● RAW DATA
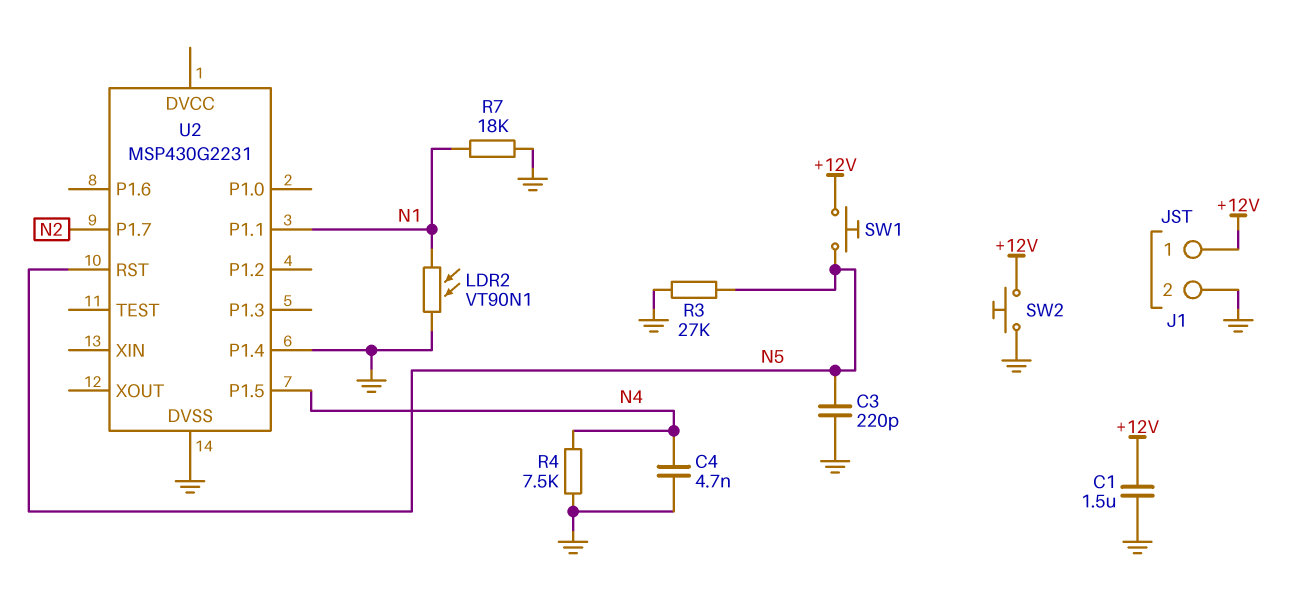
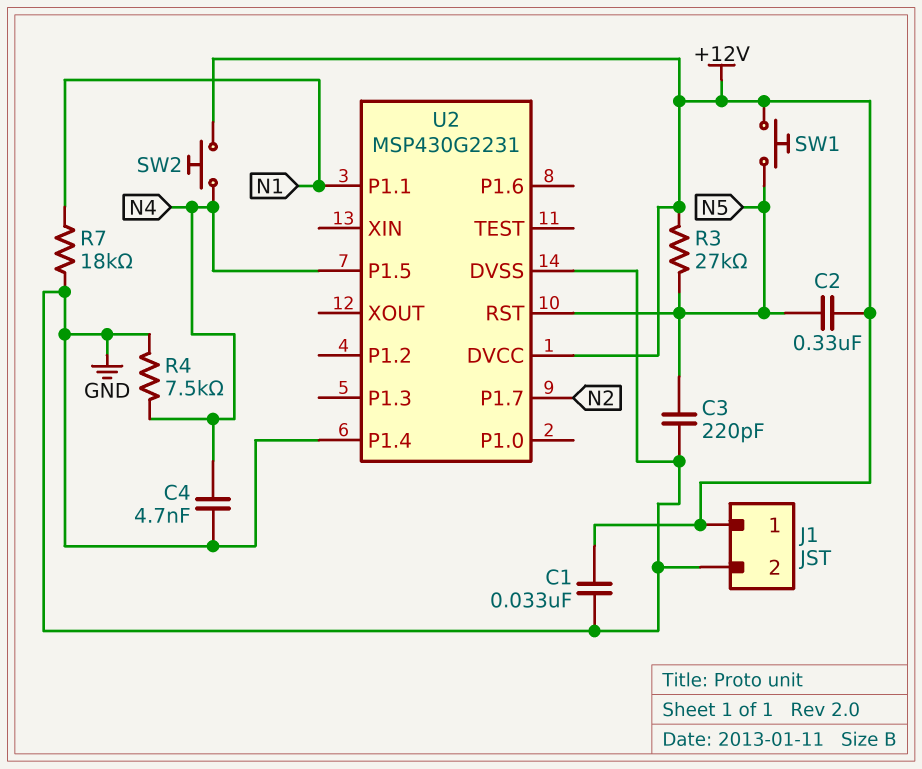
C1: 1.5uF (+12V, GND) -> 33nF (+12V, GND)
C2: none -> 330nF (+12V, N5)
LDR2: VT90N1 (GND, N1) -> none
R3: 27k (GND, N5) -> 27k (+12V, N5)
SW2: button (+12V, GND) -> button (+12V, N4)
U2 pin DVCC: none -> +12V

● ABOUT THIS EXERCISE
Search each line of the entries for the string "none", then say how many lines have it. Reply with the number only.

● RESPONSE
3